What is needed:
Starting at the line with "C102: 1.5uF (GND, VDD) -> none" and ending at the line with "R101: 4.7 (N9, VDD) -> 1.2 (N9, VDD)", print exactly the lines of the entries below. Pictures do not belong in the copy.

Data excerpts:
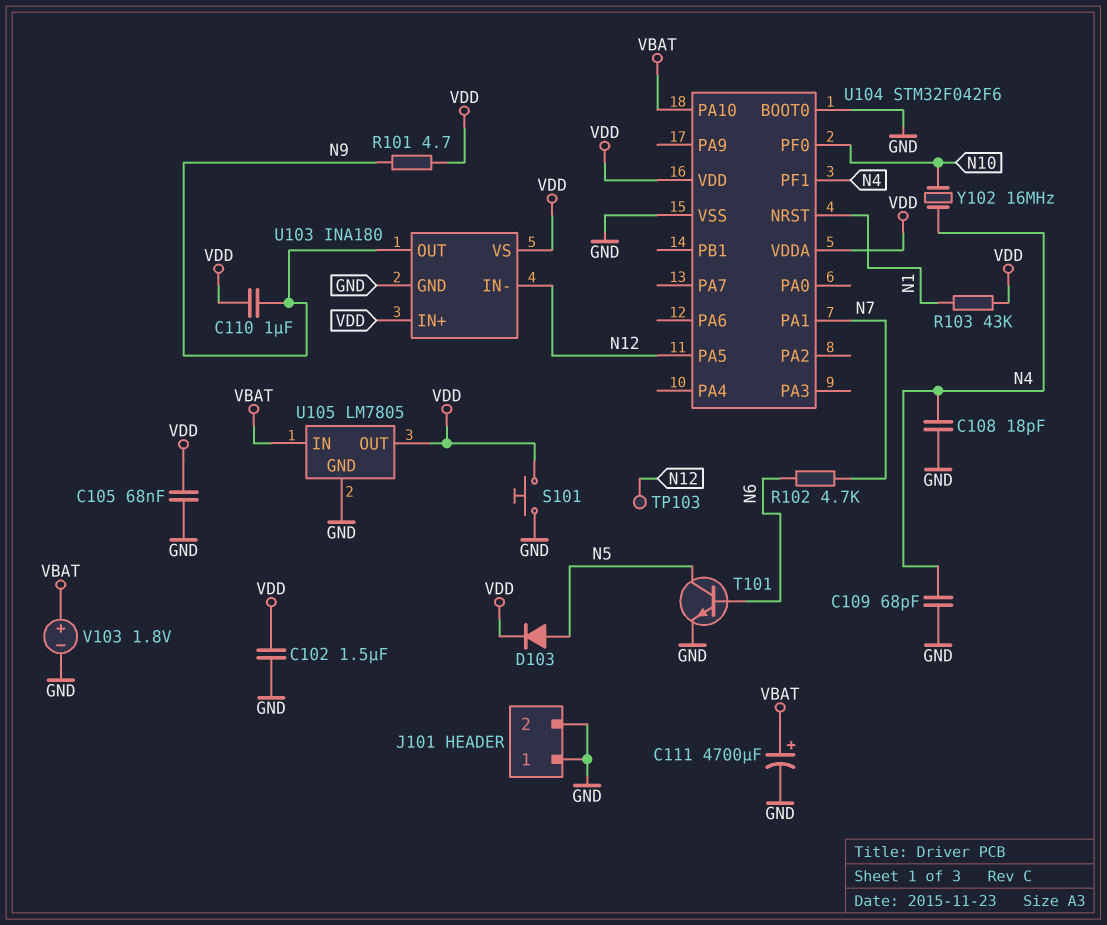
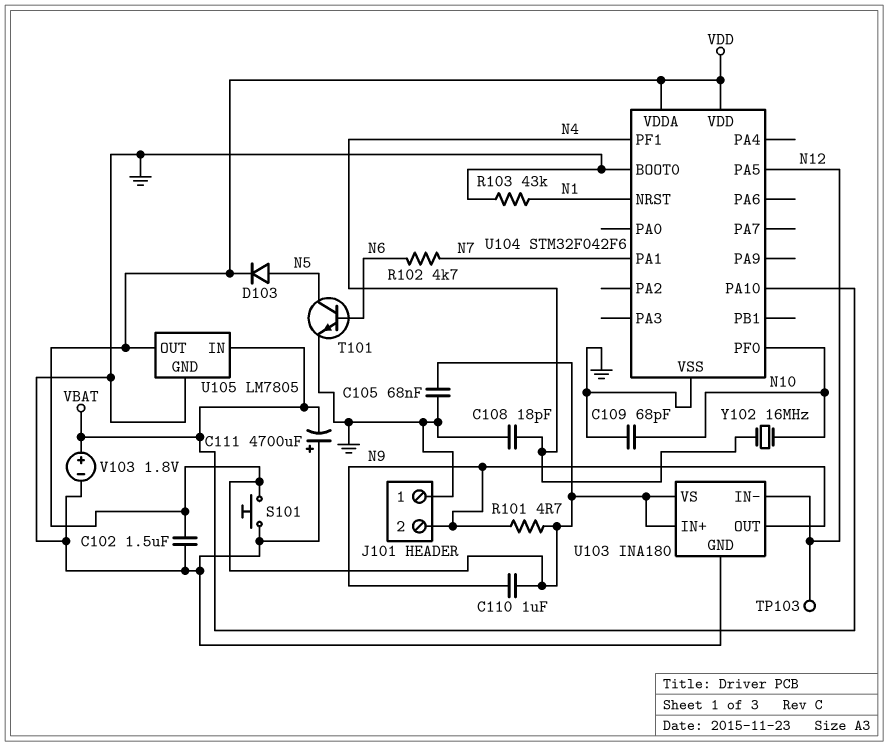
C109: 68pF (GND, N4) -> 68pF (GND, N10)
C111: 4700uF (plus VBAT, minus GND) -> 4700uF (plus GND, minus VBAT)
J101 pin 2: GND -> N9
R103: 43k (N1, VDD) -> 43k (GND, N1)

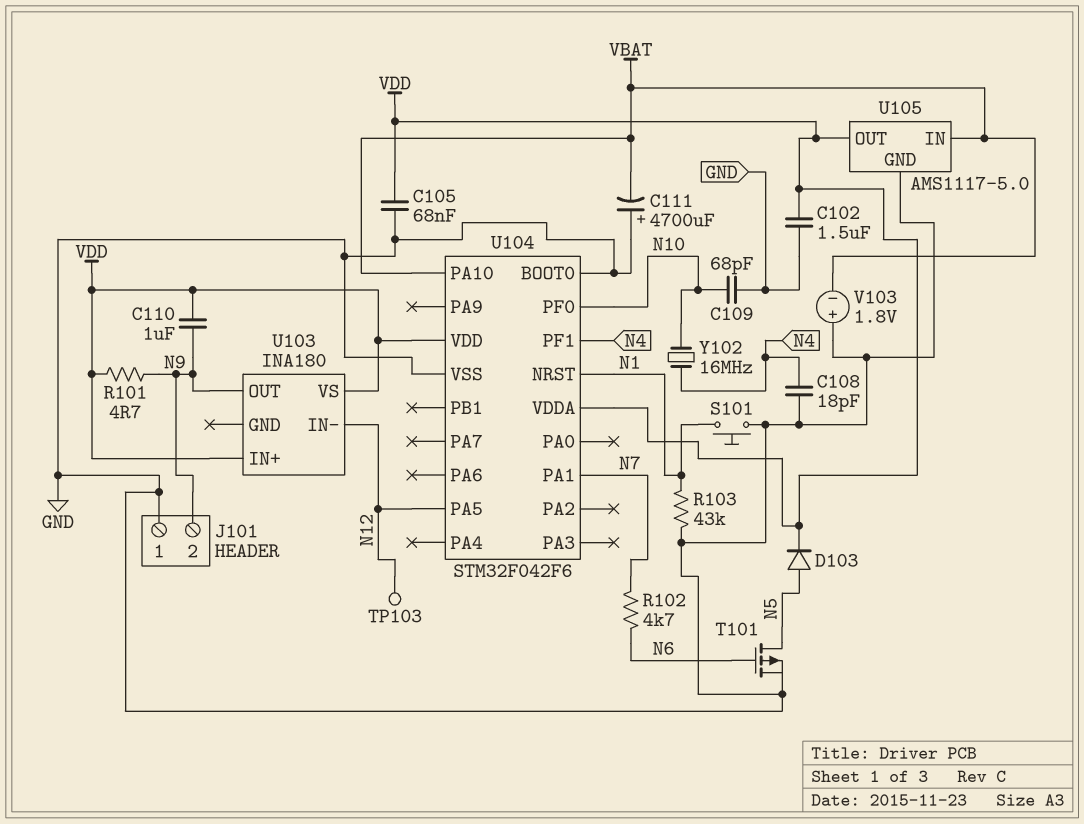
S101: button (GND, VDD) -> button (GND, N1)
T101: NPN (B N6, C N5, E GND) -> PMOS (G N6, D N5, S GND)
U103 pin GND: GND -> none
U105: LM7805 -> AMS1117-5.0
V103: 1.8V (plus VBAT, minus GND) -> 1.8V (plus GND, minus VBAT)

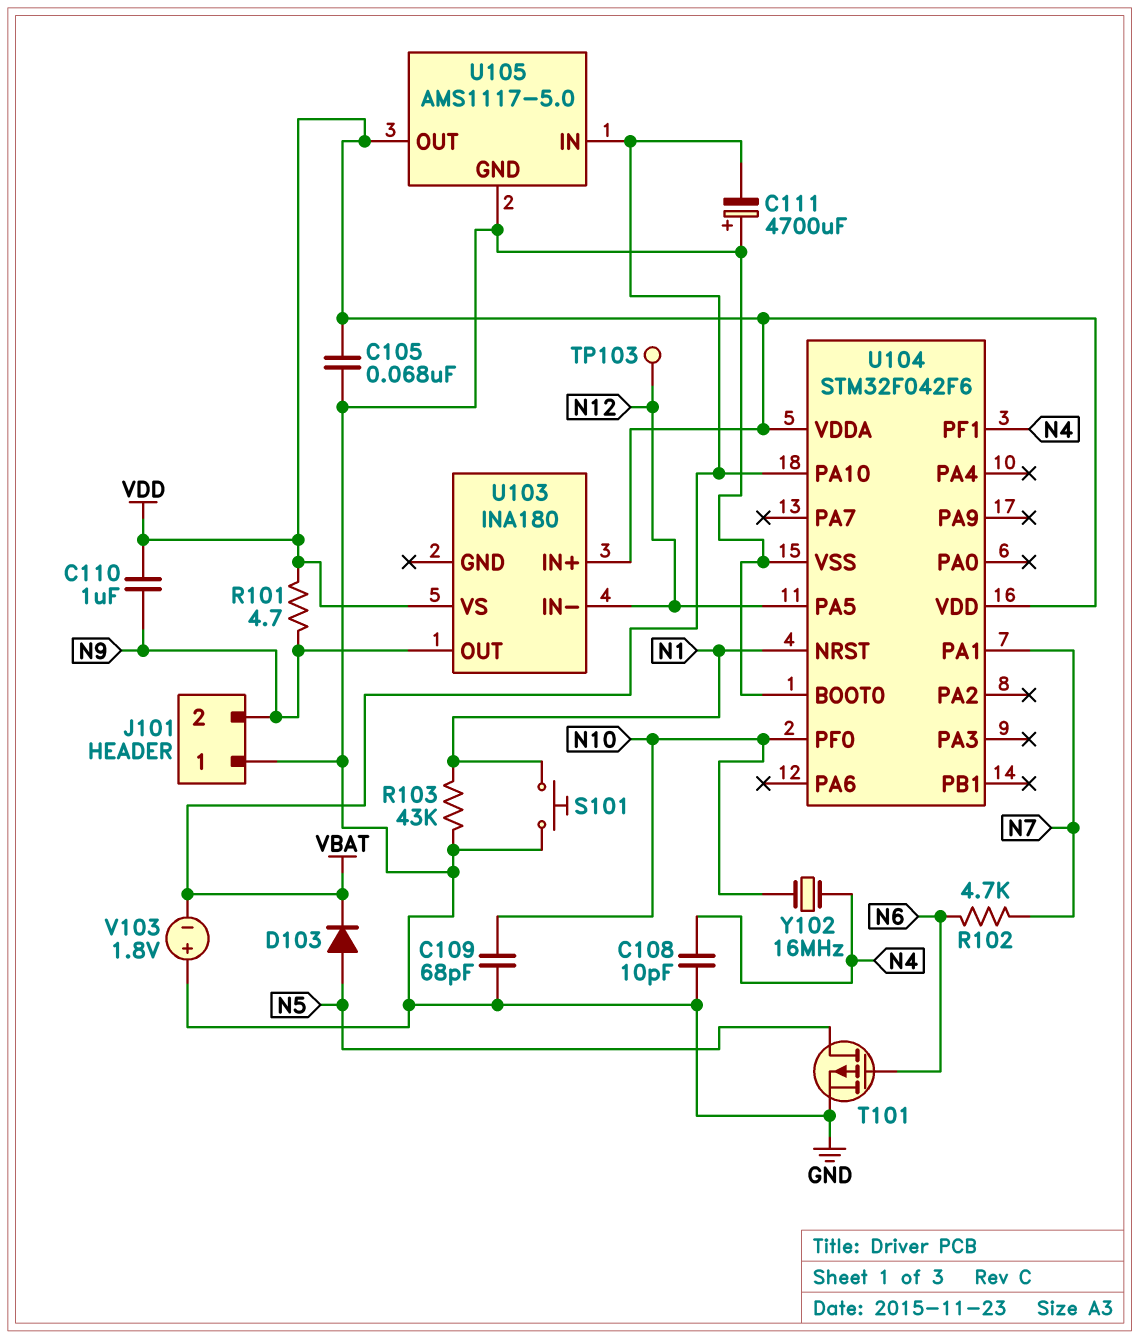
C102: 1.5uF (GND, VDD) -> none
C108: 18pF (GND, N4) -> 10pF (GND, N4)
D103: diode (A N5, K VDD) -> diode (A N5, K VBAT)

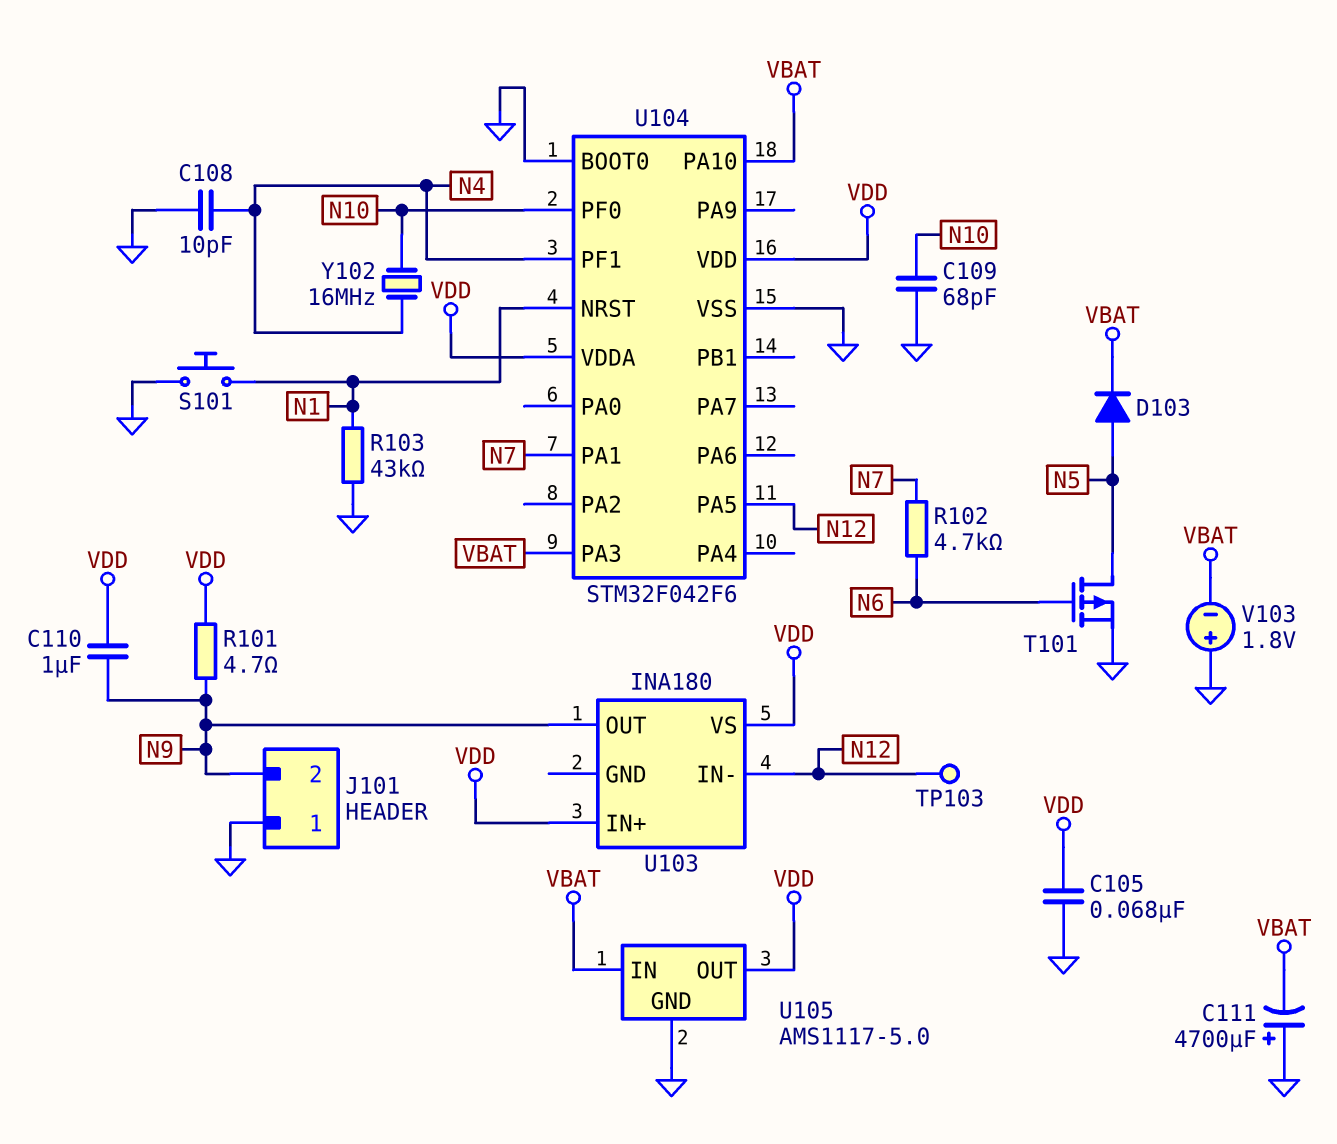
U104 pin PA3: none -> VBAT

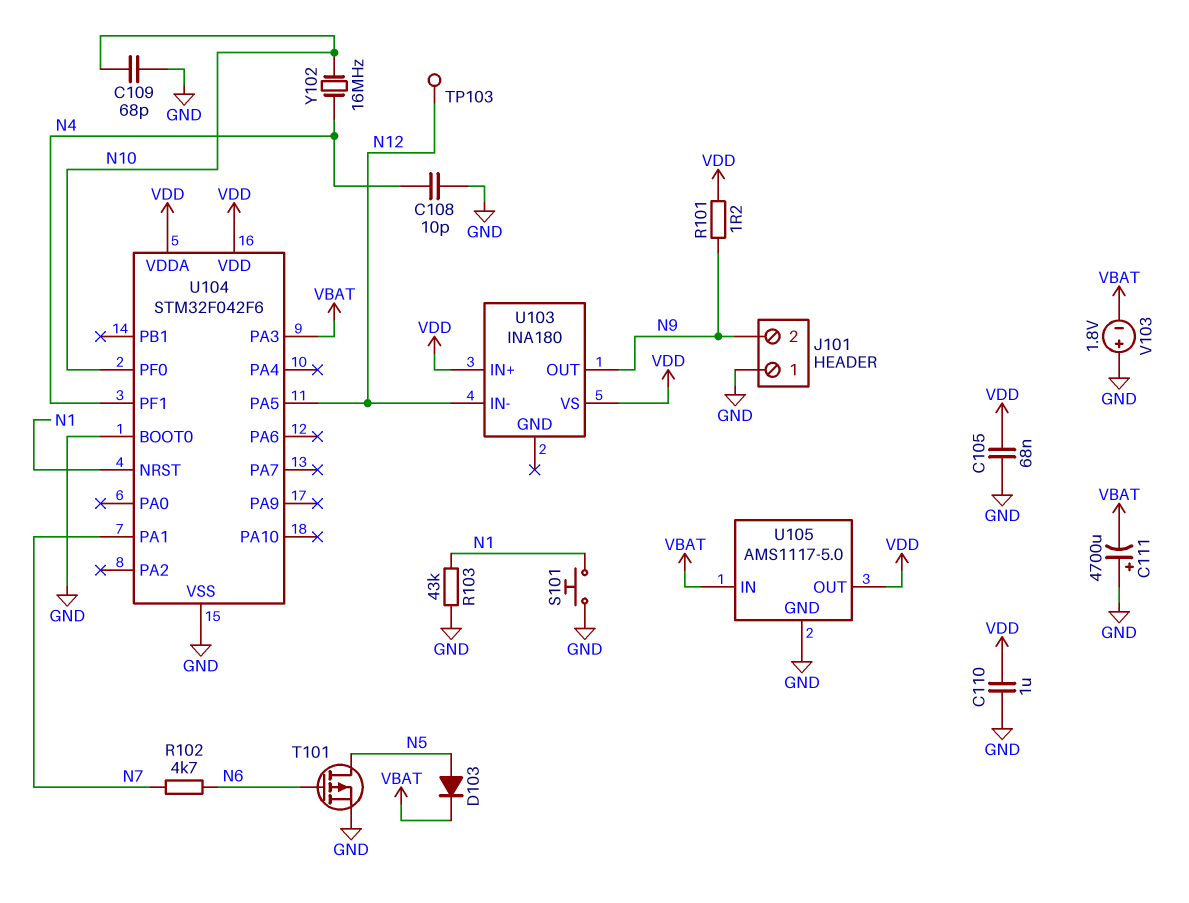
C110: 1uF (N9, VDD) -> 1uF (GND, VDD)
R101: 4.7 (N9, VDD) -> 1.2 (N9, VDD)
U104 pin PA10: VBAT -> none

Reply:
C102: 1.5uF (GND, VDD) -> none
C108: 18pF (GND, N4) -> 10pF (GND, N4)
D103: diode (A N5, K VDD) -> diode (A N5, K VBAT)

U104 pin PA3: none -> VBAT

C110: 1uF (N9, VDD) -> 1uF (GND, VDD)
R101: 4.7 (N9, VDD) -> 1.2 (N9, VDD)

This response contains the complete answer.